-- EXCERPTED DATA follows --

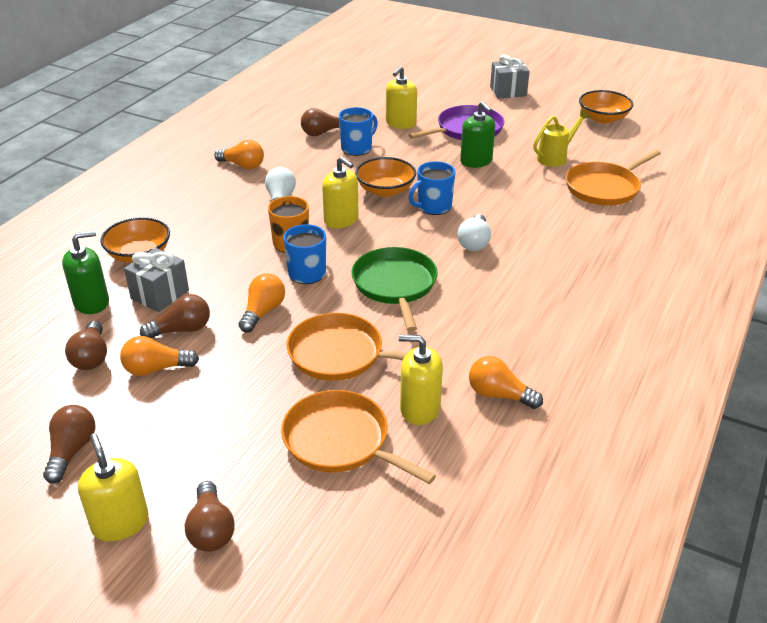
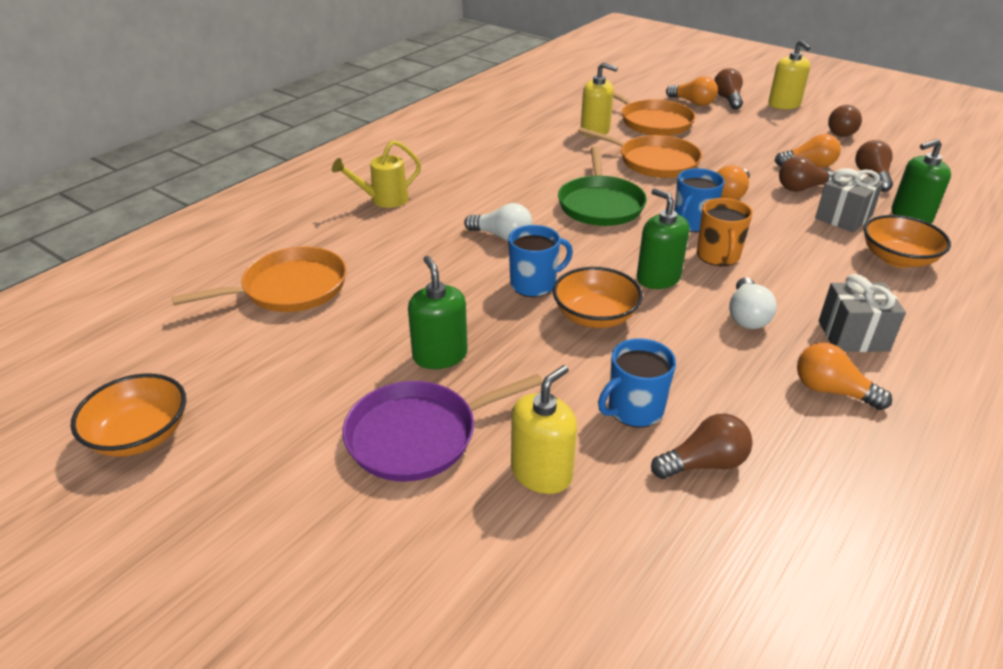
camera: 170 degrees left, 0 degrees up
(341, 220) = (658, 278): yellow soap dispenser -> green soap dispenser
(474, 242) = (502, 236): white light bulb -> white light bulb turned 90 degrees clockwise
(499, 395) = (534, 132): orange light bulb -> orange light bulb (693, 102)
(508, 91) = (251, 568): grey gift -> grey gift (853, 336)
(555, 157) = (311, 348): yellow watering can -> yellow watering can (383, 200)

-- EXCERPTED DATA concluded --

» PROMPT: Everything from the line containing "(508, 91) = (251, 568): grey" through the final line of the records is what you should print, exactly and with nothing added.

» ANSWER FOR THIS EXERCISE:
(508, 91) = (251, 568): grey gift -> grey gift (853, 336)
(555, 157) = (311, 348): yellow watering can -> yellow watering can (383, 200)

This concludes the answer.